━━ Information supplied ━━

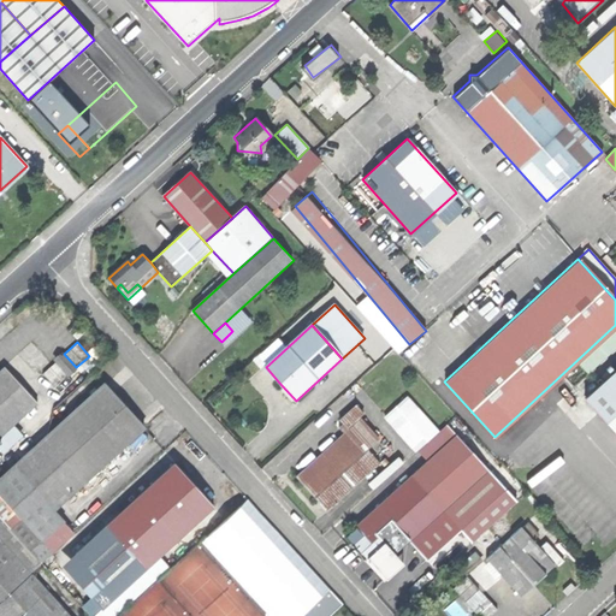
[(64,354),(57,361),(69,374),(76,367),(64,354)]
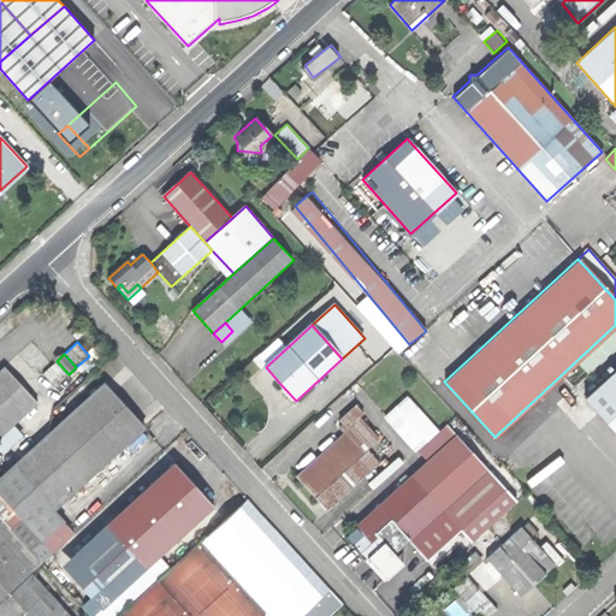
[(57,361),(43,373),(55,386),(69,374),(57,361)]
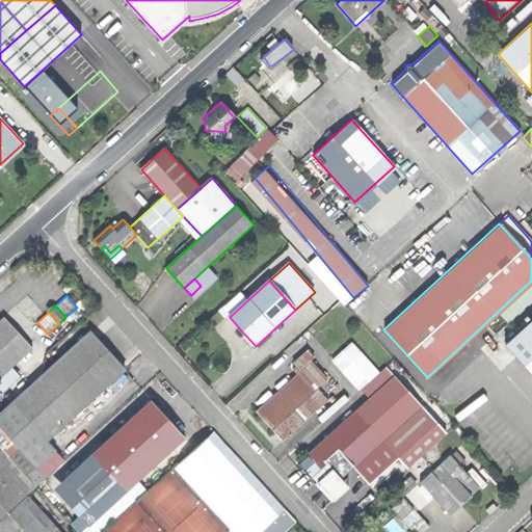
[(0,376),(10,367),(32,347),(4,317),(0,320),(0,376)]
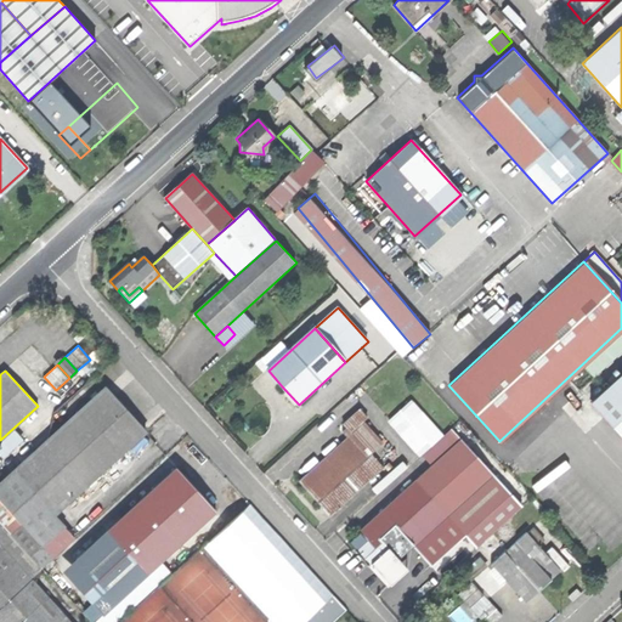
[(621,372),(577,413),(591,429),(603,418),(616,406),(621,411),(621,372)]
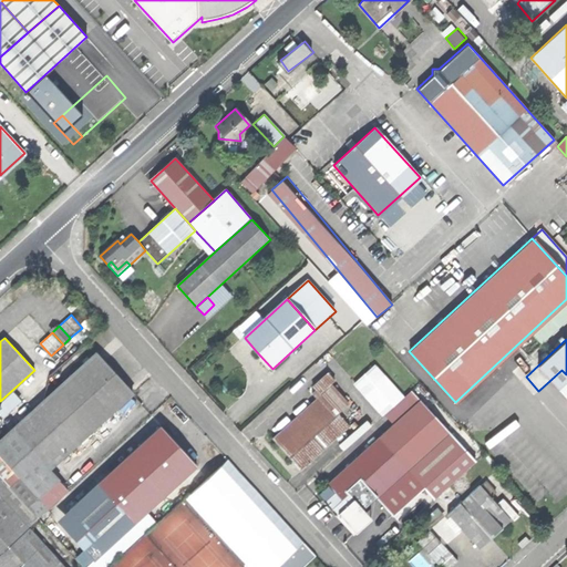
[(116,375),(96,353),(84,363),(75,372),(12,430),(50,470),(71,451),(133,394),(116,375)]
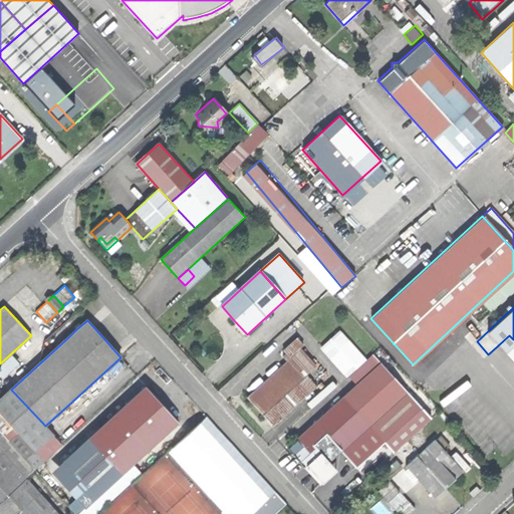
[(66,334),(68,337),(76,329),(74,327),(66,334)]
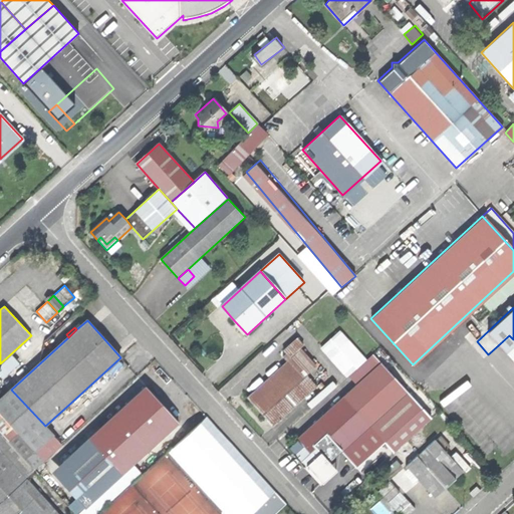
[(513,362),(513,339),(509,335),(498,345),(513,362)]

━━━

## Goal of the exercise
Set down the entries above again exactly, minus any image.

## Your response
[(64,354),(57,361),(69,374),(76,367),(64,354)]
[(57,361),(43,373),(55,386),(69,374),(57,361)]
[(0,376),(10,367),(32,347),(4,317),(0,320),(0,376)]
[(621,372),(577,413),(591,429),(603,418),(616,406),(621,411),(621,372)]
[(116,375),(96,353),(84,363),(75,372),(12,430),(50,470),(71,451),(133,394),(116,375)]
[(66,334),(68,337),(76,329),(74,327),(66,334)]
[(513,362),(513,339),(509,335),(498,345),(513,362)]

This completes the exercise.